━━━━━ Task material ━━━━━

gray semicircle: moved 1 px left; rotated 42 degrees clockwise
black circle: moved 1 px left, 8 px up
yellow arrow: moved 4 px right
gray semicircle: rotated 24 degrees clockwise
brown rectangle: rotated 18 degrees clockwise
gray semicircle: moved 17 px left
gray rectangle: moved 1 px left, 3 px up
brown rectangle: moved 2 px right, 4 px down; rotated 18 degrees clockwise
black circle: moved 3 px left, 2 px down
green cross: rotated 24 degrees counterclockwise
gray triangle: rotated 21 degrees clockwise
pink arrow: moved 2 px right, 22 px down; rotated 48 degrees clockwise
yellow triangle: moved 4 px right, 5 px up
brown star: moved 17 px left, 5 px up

━━━━━

*Your objective*: Rewrite these records as a Markdown table with one row per line, skipping blank lines. Use the column headers "Row" for the line number and "Entry" for the line.

*Solution for this task*:
| Row | Entry |
|---|---|
| 1 | gray semicircle: moved 1 px left; rotated 42 degrees clockwise |
| 2 | black circle: moved 1 px left, 8 px up |
| 3 | yellow arrow: moved 4 px right |
| 4 | gray semicircle: rotated 24 degrees clockwise |
| 5 | brown rectangle: rotated 18 degrees clockwise |
| 6 | gray semicircle: moved 17 px left |
| 7 | gray rectangle: moved 1 px left, 3 px up |
| 8 | brown rectangle: moved 2 px right, 4 px down; rotated 18 degrees clockwise |
| 9 | black circle: moved 3 px left, 2 px down |
| 10 | green cross: rotated 24 degrees counterclockwise |
| 11 | gray triangle: rotated 21 degrees clockwise |
| 12 | pink arrow: moved 2 px right, 22 px down; rotated 48 degrees clockwise |
| 13 | yellow triangle: moved 4 px right, 5 px up |
| 14 | brown star: moved 17 px left, 5 px up |